- Task goal: Report every line below that carries the word "BUZZER".
Extracted material below:
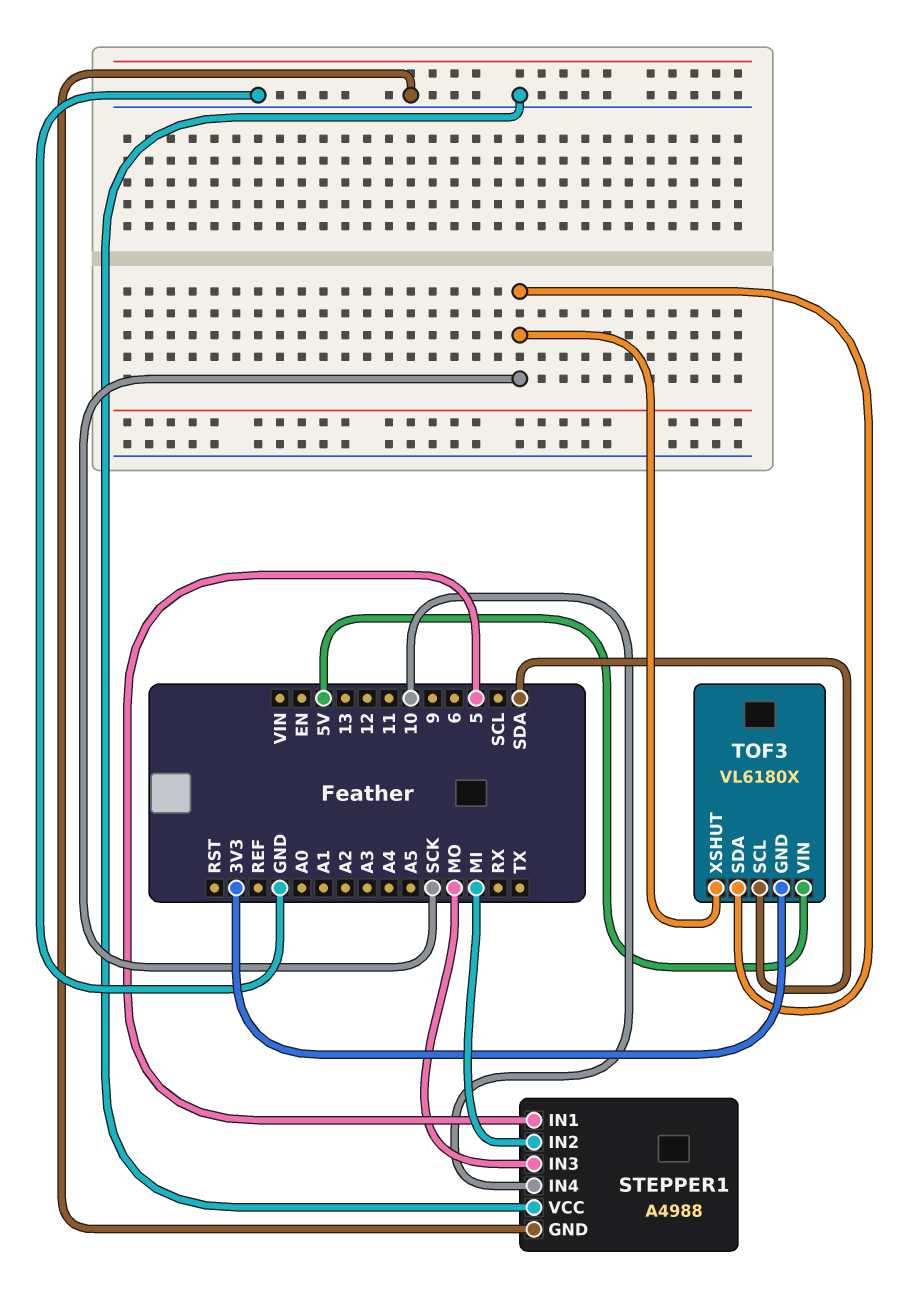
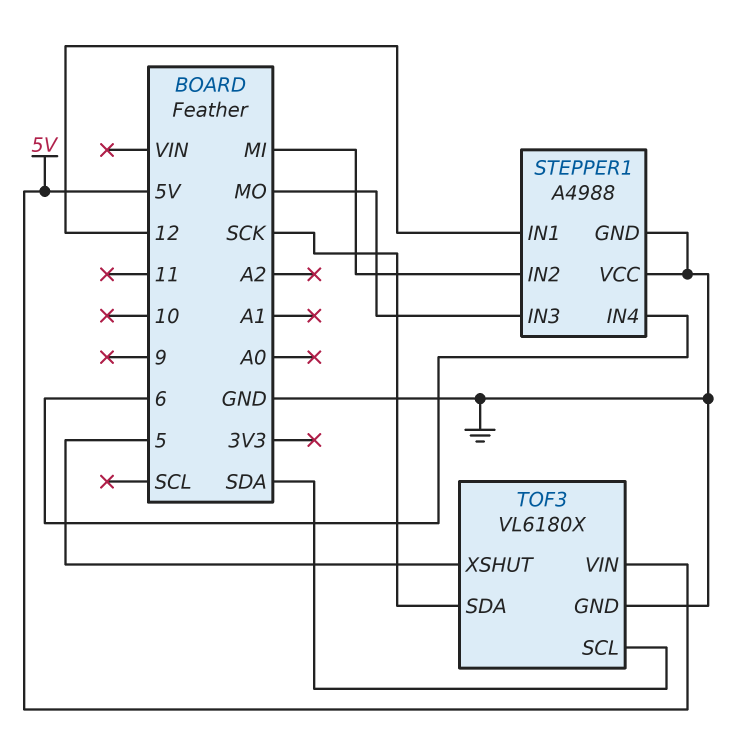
STEPPER1 pin IN1: 5 -> 12
STEPPER1 pin IN4: 10 -> 6
TOF3 pin GND: 3V3 -> GND
TOF3 pin XSHUT: SCK -> 5

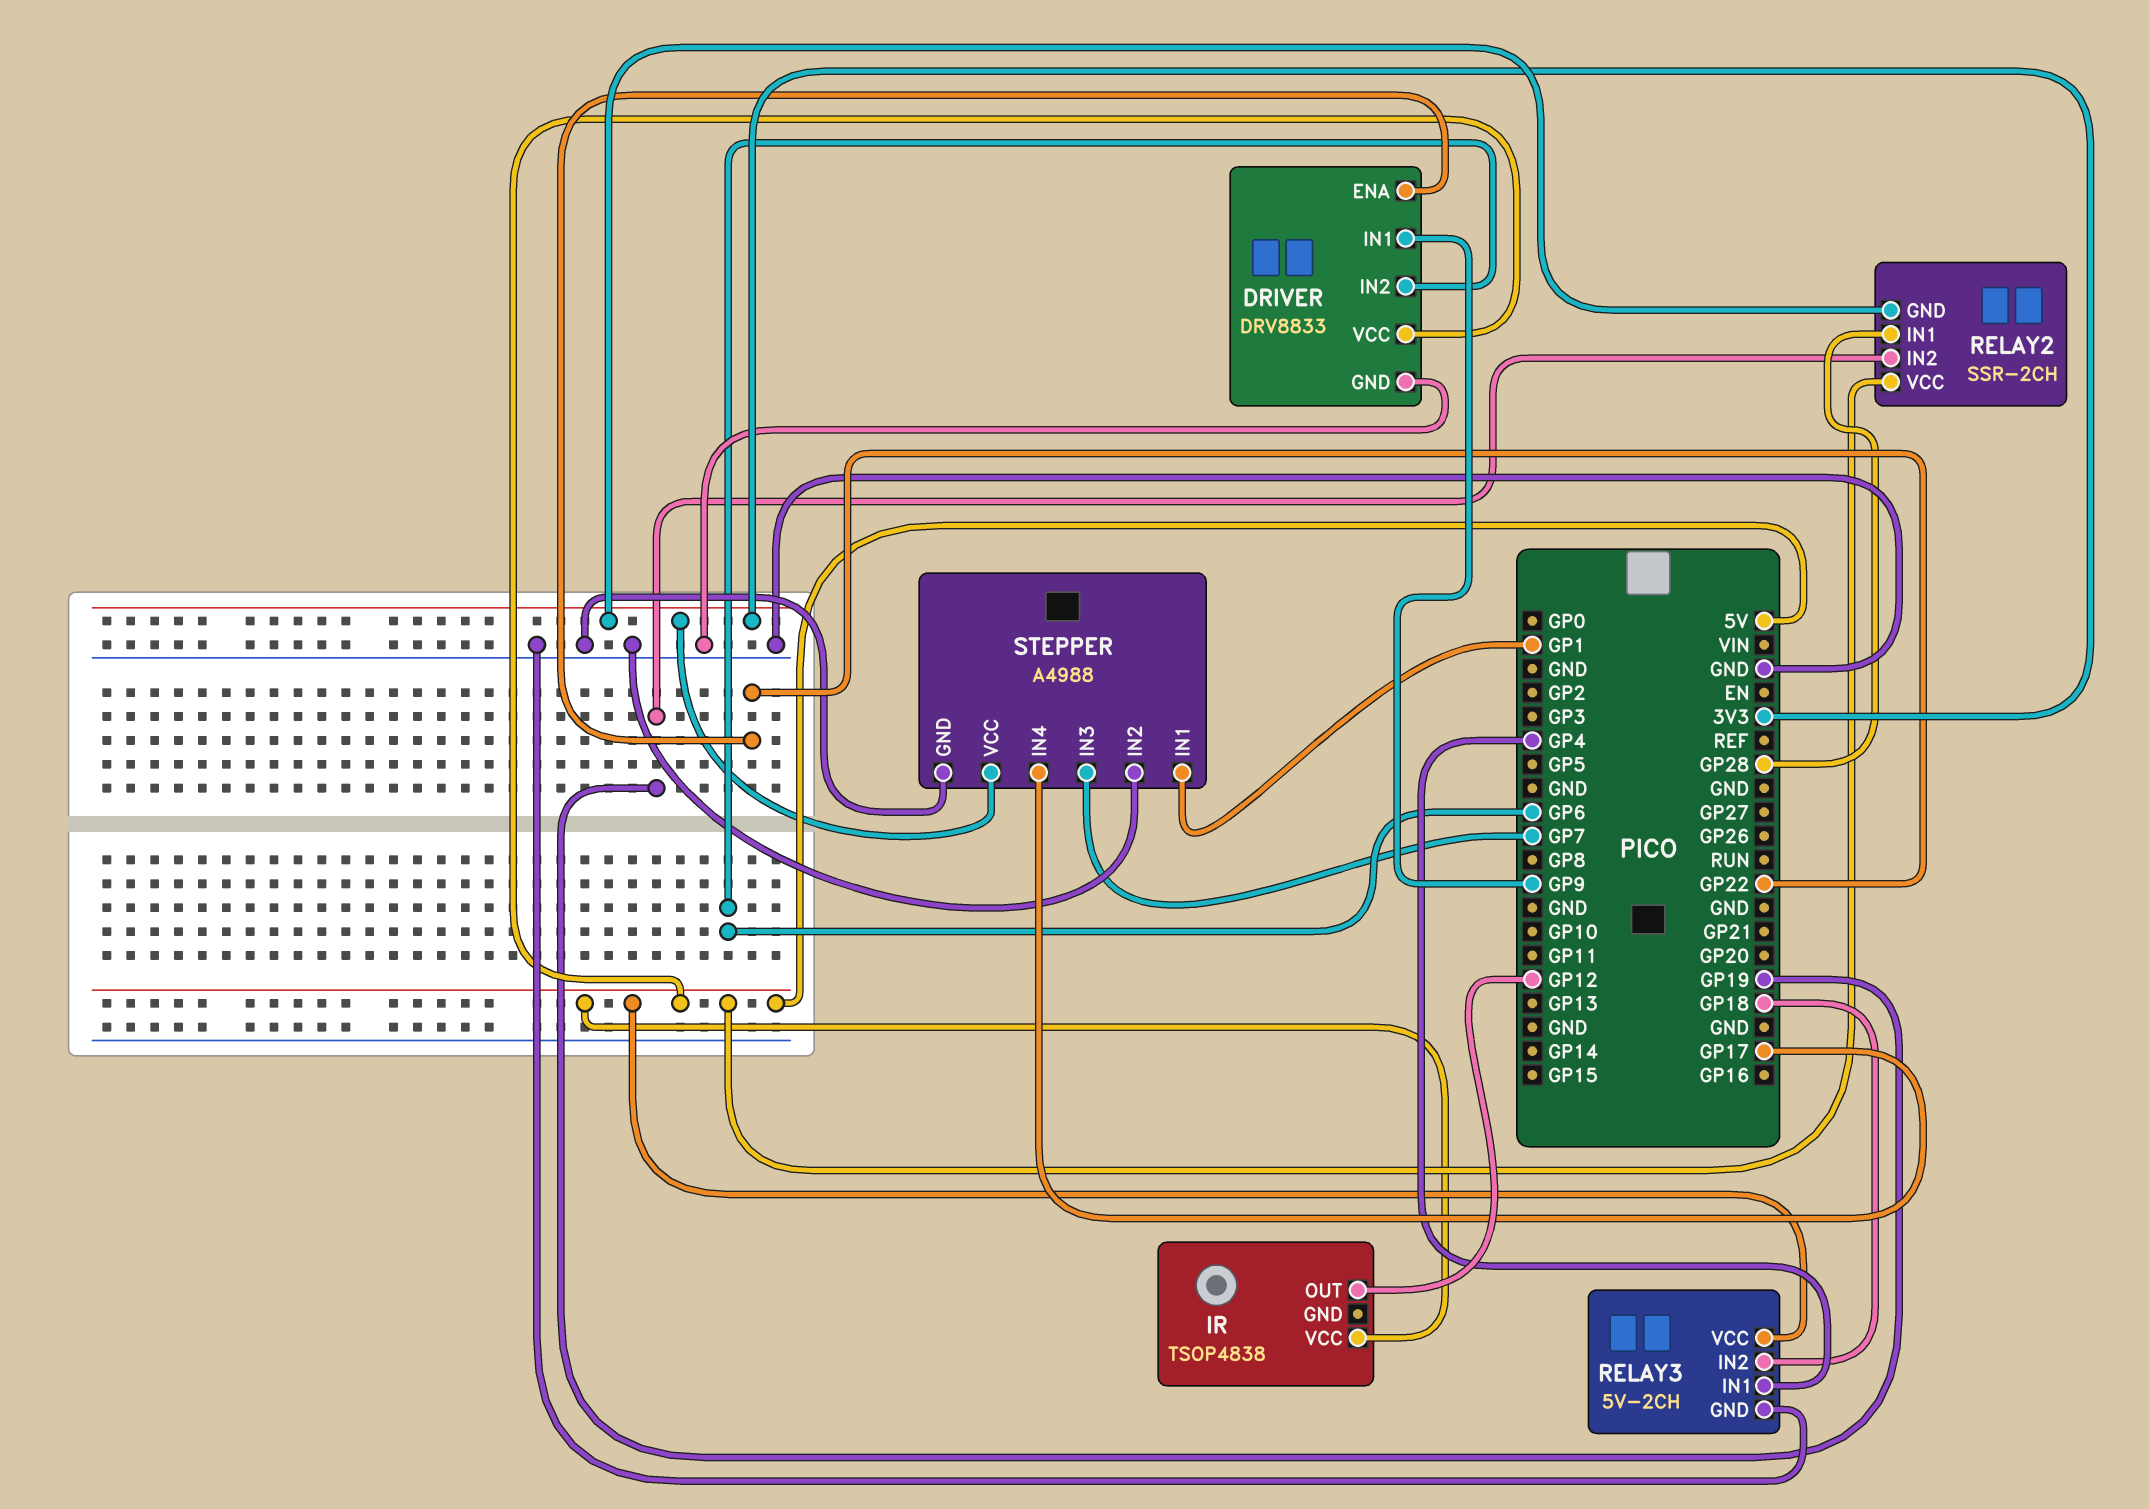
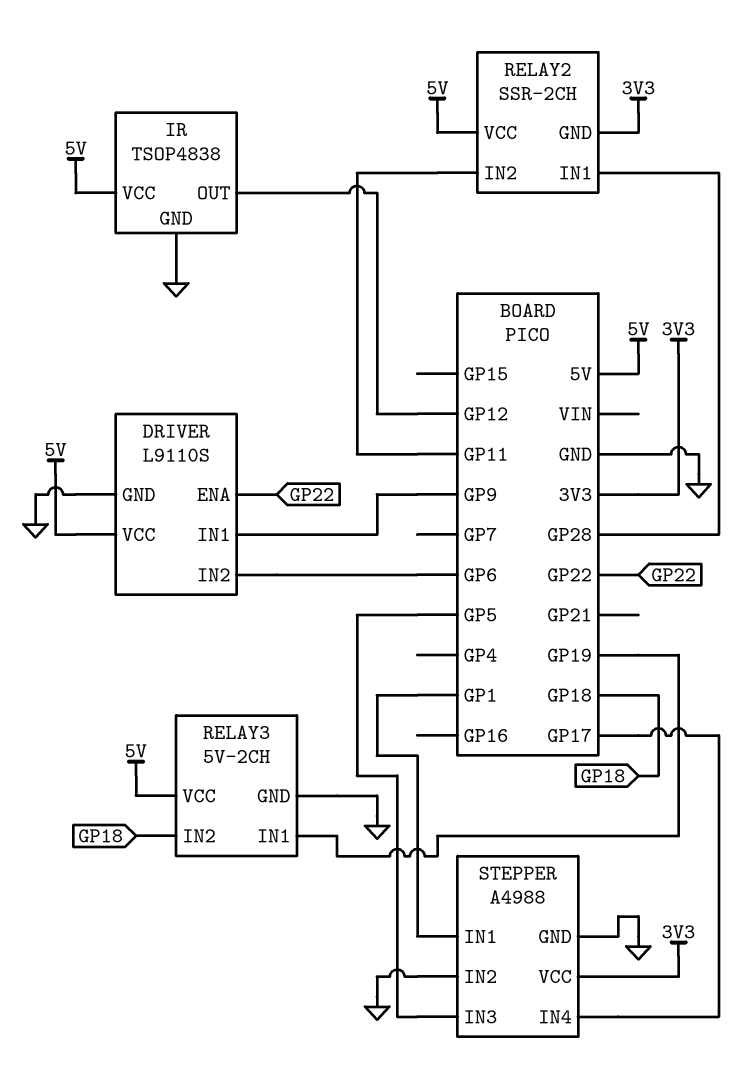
DRIVER: DRV8833 -> L9110S
IR pin GND: none -> GND
RELAY2 pin IN2: GP19 -> GP11
RELAY3 pin IN1: GP4 -> GP19
STEPPER pin IN3: GP7 -> GP5

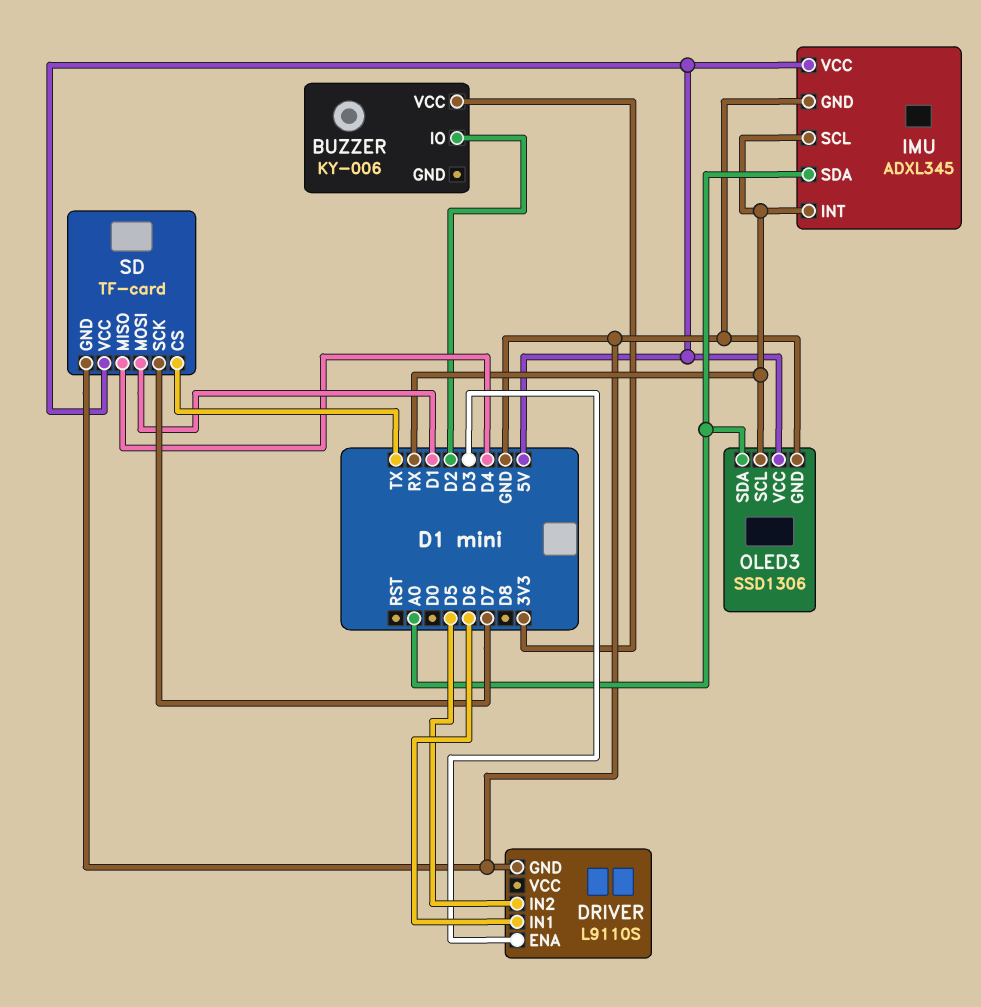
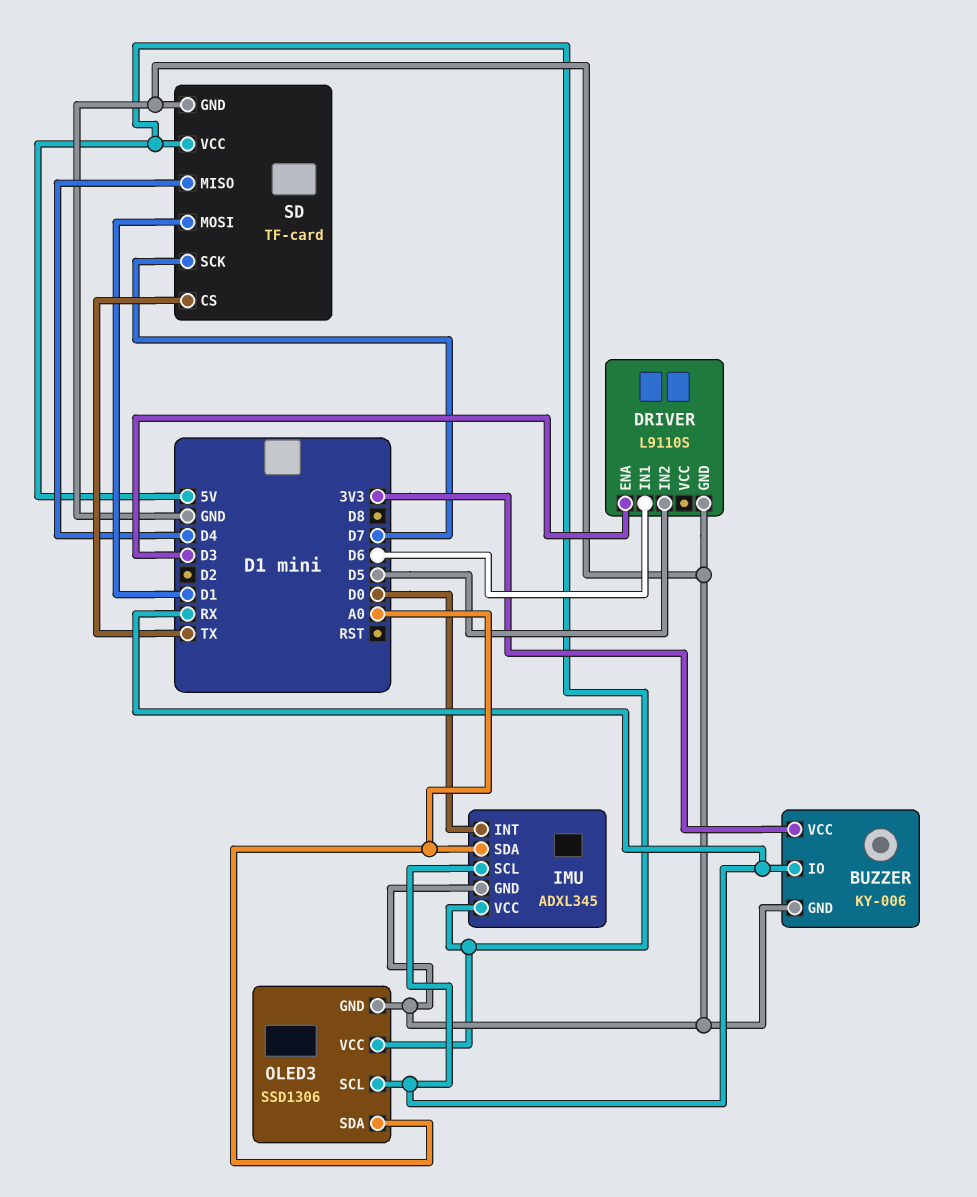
BUZZER pin GND: none -> GND
BUZZER pin IO: D2 -> RX
IMU pin INT: RX -> D0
End of Extracted material.
- Exercise response:
BUZZER pin GND: none -> GND
BUZZER pin IO: D2 -> RX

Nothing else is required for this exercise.